YOUR INSTRUCTIONS: Write out every entry precisely as given, leaving the pictures out.

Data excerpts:
┌──

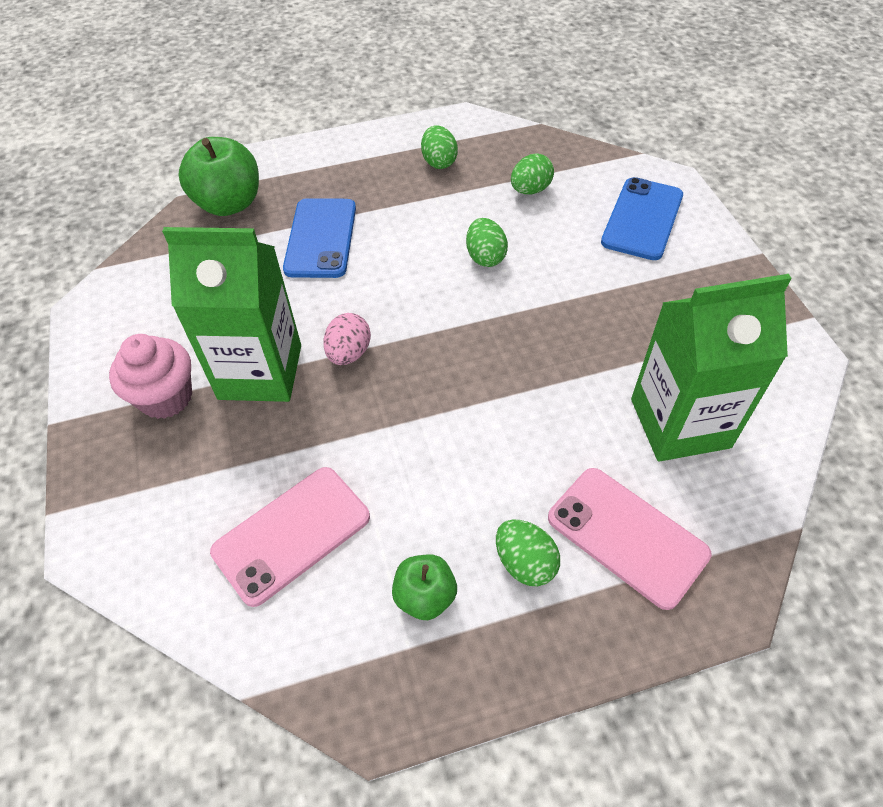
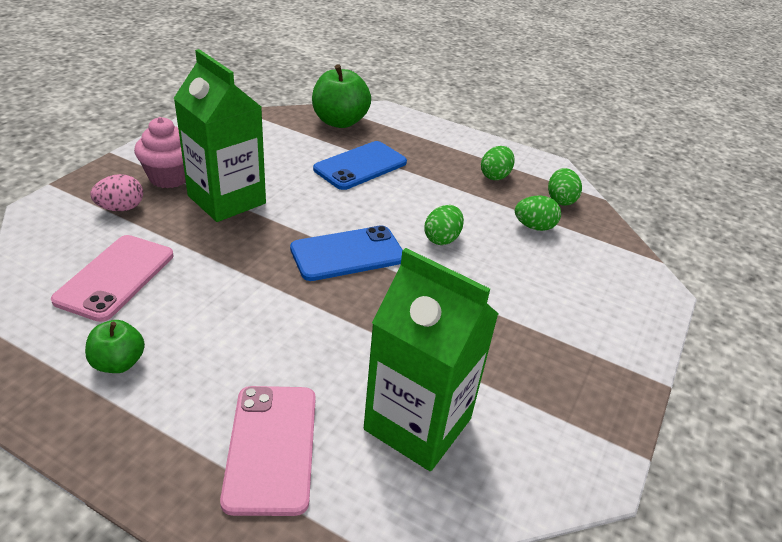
camera: 40 degrees right, 15 degrees down
(292, 534) = (115, 277): pink phone -> pink phone turned 75 degrees counterclockwise
(349, 353) = (282, 225): pink egg -> pink egg (121, 208)
(525, 563) = (192, 400): green egg -> green egg (560, 200)
(642, 219) = (595, 296): blue phone -> blue phone (347, 254)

└──

SOLUTION TO THE EXERCISE:
camera: 40 degrees right, 15 degrees down
(292, 534) = (115, 277): pink phone -> pink phone turned 75 degrees counterclockwise
(349, 353) = (282, 225): pink egg -> pink egg (121, 208)
(525, 563) = (192, 400): green egg -> green egg (560, 200)
(642, 219) = (595, 296): blue phone -> blue phone (347, 254)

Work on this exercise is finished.